## Task directions
Check each line below for the word "switch". How many have it? Answer with the number only.
= = =
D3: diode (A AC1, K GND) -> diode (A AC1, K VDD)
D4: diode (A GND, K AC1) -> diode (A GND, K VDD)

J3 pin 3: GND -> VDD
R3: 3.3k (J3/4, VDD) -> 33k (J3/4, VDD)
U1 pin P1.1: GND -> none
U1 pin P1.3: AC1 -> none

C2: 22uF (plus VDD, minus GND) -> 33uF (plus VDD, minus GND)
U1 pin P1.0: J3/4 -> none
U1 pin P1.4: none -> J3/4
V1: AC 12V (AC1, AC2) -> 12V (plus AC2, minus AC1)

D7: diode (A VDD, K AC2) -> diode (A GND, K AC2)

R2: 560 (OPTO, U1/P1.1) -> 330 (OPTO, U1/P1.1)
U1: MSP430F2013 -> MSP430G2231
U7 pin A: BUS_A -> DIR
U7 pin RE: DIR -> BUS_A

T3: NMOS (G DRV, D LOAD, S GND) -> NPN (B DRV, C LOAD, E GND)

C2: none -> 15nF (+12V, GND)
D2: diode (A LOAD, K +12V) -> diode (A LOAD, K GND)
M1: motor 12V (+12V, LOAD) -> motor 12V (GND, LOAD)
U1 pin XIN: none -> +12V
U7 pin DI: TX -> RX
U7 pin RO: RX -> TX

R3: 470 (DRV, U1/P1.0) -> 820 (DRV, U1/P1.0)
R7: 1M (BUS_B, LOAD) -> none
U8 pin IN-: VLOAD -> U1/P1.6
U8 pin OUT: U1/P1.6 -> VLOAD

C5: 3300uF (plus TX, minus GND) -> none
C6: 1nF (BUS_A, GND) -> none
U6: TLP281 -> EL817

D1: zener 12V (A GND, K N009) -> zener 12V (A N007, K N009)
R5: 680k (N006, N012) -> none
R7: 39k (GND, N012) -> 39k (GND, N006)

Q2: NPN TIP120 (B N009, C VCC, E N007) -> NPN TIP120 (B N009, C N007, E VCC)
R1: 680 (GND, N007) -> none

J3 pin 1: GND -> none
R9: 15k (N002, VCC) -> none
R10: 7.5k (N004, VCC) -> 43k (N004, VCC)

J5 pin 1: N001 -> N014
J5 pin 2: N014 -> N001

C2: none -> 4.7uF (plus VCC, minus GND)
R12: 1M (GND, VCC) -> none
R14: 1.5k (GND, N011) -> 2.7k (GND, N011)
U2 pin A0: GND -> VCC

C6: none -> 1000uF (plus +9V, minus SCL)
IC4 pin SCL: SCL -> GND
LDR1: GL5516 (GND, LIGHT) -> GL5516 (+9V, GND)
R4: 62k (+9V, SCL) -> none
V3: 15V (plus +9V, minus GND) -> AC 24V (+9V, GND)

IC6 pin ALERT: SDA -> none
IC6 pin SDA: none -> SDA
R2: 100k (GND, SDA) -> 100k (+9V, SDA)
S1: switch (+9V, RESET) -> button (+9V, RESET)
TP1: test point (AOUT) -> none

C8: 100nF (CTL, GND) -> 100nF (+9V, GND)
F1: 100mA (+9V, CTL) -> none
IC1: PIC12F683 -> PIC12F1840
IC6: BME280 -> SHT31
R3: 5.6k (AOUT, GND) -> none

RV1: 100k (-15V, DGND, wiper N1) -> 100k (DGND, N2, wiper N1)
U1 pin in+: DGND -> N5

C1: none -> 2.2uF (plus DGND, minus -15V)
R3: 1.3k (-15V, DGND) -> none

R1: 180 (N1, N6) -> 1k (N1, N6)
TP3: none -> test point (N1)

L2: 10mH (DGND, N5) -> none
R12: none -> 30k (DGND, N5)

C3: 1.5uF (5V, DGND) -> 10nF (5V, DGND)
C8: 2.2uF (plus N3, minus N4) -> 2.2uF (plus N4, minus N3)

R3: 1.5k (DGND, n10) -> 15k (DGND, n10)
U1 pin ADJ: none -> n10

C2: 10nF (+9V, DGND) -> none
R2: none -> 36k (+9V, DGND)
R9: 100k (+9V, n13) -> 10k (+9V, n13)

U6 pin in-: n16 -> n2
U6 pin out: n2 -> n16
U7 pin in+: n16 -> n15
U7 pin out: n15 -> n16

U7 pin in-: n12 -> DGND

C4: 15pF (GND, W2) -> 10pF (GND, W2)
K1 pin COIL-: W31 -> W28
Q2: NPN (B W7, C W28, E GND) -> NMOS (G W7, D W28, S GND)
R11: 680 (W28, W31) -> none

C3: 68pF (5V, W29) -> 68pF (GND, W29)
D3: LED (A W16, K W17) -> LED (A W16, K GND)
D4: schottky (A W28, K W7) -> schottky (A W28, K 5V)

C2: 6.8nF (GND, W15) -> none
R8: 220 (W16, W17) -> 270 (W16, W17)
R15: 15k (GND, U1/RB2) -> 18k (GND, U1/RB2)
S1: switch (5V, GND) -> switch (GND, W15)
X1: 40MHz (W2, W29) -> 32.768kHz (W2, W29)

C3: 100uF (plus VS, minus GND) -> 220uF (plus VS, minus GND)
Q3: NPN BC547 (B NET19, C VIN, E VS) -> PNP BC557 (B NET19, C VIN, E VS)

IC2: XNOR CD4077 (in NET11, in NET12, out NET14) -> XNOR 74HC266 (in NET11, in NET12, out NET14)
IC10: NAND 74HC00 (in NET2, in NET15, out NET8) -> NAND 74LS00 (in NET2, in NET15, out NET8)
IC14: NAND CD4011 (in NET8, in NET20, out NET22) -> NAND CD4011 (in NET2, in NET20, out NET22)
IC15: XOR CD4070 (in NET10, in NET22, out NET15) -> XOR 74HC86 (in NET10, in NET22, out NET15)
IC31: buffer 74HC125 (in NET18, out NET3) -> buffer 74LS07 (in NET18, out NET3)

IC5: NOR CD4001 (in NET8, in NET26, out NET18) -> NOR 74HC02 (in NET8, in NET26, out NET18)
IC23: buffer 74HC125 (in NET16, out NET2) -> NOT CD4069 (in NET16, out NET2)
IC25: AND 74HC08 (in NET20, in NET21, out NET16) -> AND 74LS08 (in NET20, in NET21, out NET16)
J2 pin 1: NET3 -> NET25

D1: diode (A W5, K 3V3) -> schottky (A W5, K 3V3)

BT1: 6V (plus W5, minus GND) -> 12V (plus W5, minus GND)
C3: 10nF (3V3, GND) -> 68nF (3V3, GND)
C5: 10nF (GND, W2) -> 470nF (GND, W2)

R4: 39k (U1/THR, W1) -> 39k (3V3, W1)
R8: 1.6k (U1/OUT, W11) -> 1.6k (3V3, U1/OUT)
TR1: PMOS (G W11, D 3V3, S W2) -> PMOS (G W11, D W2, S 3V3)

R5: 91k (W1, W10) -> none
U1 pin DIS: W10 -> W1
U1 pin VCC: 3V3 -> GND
= = =
## Response to the exercise
2